Saved entries:
::::::

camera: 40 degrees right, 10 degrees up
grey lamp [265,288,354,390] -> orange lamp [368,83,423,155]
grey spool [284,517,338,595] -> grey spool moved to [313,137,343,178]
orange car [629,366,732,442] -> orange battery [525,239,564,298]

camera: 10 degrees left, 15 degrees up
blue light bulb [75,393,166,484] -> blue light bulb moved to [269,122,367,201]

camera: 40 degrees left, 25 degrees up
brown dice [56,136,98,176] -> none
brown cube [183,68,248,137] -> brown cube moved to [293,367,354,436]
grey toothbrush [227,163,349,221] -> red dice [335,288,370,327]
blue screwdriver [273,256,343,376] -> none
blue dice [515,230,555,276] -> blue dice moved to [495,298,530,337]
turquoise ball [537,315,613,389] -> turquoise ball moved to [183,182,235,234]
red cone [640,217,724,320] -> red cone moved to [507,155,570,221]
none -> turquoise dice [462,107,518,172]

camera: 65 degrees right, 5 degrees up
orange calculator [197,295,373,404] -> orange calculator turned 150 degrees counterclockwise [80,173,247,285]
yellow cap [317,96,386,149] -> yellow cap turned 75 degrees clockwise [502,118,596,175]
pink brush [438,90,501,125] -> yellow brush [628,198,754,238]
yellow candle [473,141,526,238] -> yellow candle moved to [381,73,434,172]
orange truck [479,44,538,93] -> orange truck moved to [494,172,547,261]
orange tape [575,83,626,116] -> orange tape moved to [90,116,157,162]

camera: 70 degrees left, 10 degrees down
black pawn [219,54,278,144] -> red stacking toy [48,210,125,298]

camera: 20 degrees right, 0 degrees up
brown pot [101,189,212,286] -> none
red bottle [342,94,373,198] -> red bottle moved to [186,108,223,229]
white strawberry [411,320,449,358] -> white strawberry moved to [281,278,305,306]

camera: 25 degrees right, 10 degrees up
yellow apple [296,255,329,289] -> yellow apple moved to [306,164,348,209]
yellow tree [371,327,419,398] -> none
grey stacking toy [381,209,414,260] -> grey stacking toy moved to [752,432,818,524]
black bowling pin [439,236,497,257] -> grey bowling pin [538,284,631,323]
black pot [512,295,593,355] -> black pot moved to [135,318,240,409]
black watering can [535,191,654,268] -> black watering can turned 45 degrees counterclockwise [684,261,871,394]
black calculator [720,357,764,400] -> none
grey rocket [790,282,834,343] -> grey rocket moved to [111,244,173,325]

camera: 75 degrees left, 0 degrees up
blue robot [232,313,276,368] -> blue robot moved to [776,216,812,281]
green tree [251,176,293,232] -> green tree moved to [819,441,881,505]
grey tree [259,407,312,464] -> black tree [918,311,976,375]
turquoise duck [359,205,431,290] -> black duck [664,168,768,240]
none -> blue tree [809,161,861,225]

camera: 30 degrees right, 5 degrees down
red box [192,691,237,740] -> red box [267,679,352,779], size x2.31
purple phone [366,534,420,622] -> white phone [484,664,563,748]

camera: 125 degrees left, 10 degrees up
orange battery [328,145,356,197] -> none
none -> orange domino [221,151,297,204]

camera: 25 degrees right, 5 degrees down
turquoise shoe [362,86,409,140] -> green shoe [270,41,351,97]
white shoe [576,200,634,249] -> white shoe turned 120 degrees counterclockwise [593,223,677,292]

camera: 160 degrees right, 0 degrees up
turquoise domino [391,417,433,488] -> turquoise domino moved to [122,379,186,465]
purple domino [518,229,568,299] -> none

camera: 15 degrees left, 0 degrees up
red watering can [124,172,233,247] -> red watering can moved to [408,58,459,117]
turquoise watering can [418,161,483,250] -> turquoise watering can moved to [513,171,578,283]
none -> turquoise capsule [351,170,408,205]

::::::

● What you are asked to do: Set down, unchanged, only those lines above that fall between the line with "pink brush [438,90,501,125]" and the line with "camera: 70 degrees left, 10 degrees down", the two end lines included.

● Completed exercise:
pink brush [438,90,501,125] -> yellow brush [628,198,754,238]
yellow candle [473,141,526,238] -> yellow candle moved to [381,73,434,172]
orange truck [479,44,538,93] -> orange truck moved to [494,172,547,261]
orange tape [575,83,626,116] -> orange tape moved to [90,116,157,162]

camera: 70 degrees left, 10 degrees down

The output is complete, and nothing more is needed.